• _What is required_
An exact copy of every line from the one holding "orange light bulb [330,67,396,118]" to the end of the entries below is required; leave the pictures out.

• _Supplied data_
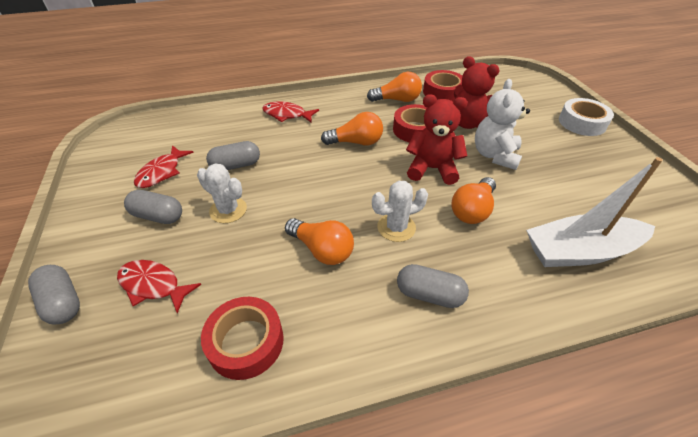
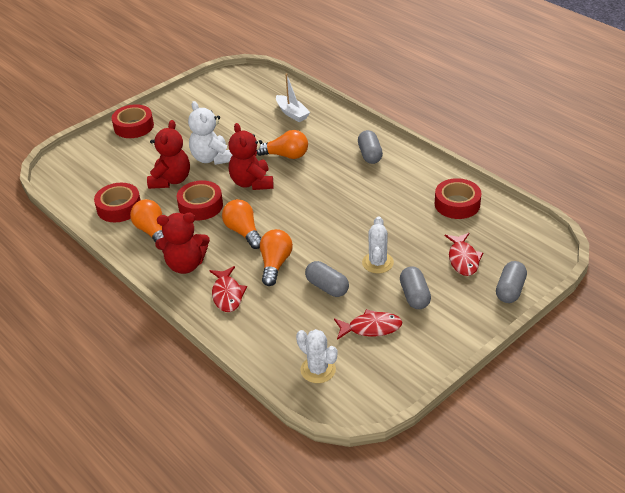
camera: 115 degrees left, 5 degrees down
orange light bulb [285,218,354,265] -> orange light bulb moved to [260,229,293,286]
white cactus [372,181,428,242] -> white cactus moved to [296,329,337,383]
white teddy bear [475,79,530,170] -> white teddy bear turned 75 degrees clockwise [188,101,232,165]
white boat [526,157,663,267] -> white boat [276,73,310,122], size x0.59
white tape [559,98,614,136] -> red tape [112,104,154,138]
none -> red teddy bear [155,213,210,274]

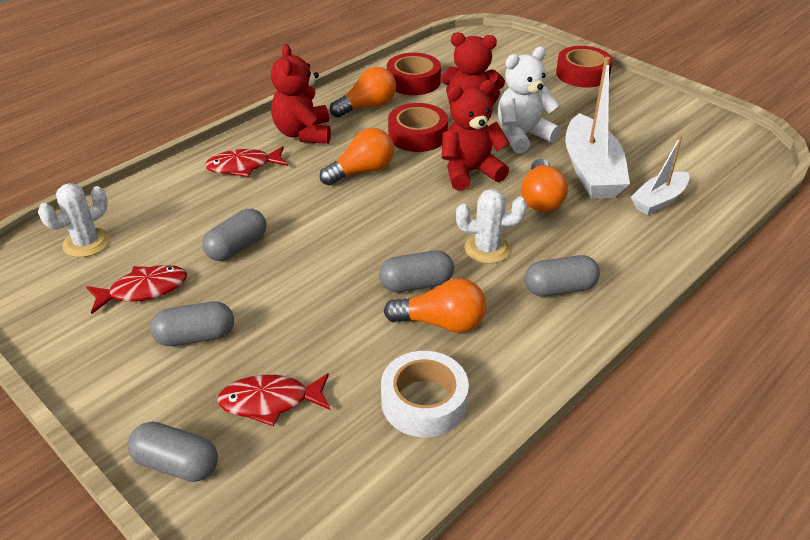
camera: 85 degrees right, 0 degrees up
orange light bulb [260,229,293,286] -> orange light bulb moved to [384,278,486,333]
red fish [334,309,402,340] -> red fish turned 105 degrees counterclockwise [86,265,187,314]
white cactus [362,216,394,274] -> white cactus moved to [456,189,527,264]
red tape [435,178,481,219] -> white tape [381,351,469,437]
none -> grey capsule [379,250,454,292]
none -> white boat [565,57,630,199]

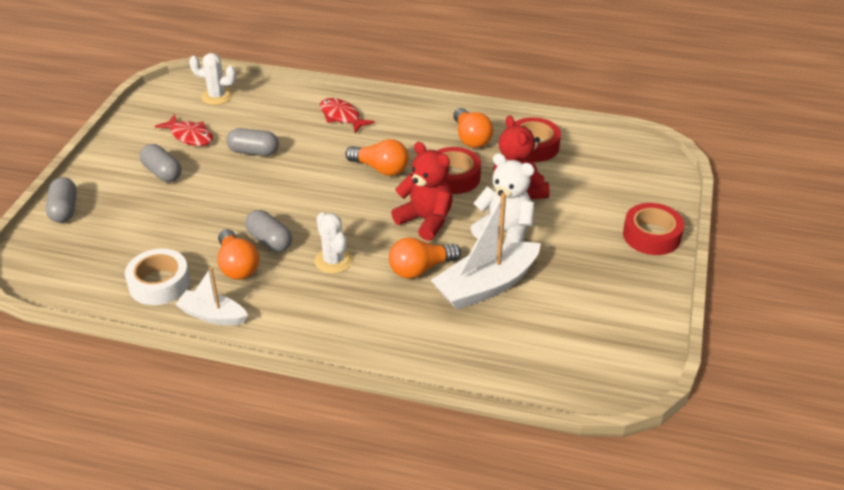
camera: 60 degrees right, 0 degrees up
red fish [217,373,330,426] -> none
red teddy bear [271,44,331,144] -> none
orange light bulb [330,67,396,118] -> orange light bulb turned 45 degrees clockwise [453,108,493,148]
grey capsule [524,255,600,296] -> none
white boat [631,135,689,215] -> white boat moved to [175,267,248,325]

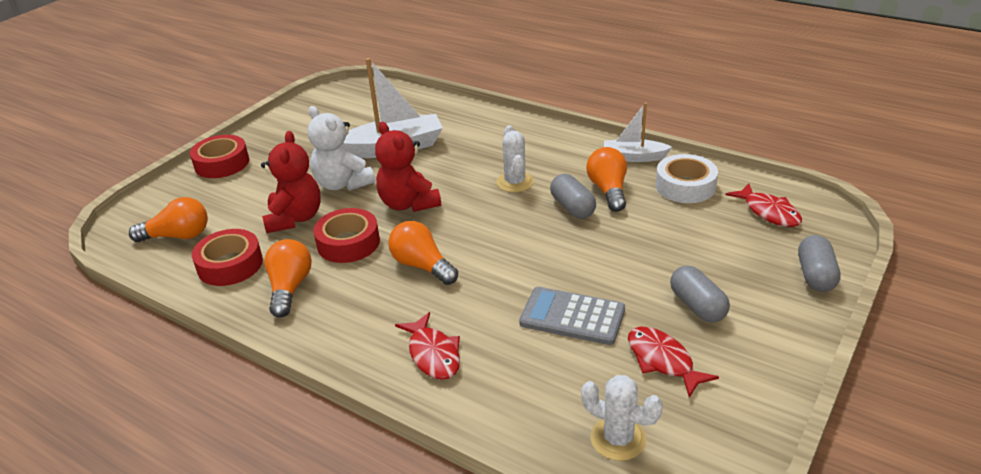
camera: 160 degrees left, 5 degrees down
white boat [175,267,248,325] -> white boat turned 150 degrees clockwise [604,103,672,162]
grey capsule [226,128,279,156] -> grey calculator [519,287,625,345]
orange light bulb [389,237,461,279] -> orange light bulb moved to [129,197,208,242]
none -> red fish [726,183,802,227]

• _The completed task_
orange light bulb [330,67,396,118] -> orange light bulb turned 45 degrees clockwise [453,108,493,148]
grey capsule [524,255,600,296] -> none
white boat [631,135,689,215] -> white boat moved to [175,267,248,325]

camera: 160 degrees left, 5 degrees down
white boat [175,267,248,325] -> white boat turned 150 degrees clockwise [604,103,672,162]
grey capsule [226,128,279,156] -> grey calculator [519,287,625,345]
orange light bulb [389,237,461,279] -> orange light bulb moved to [129,197,208,242]
none -> red fish [726,183,802,227]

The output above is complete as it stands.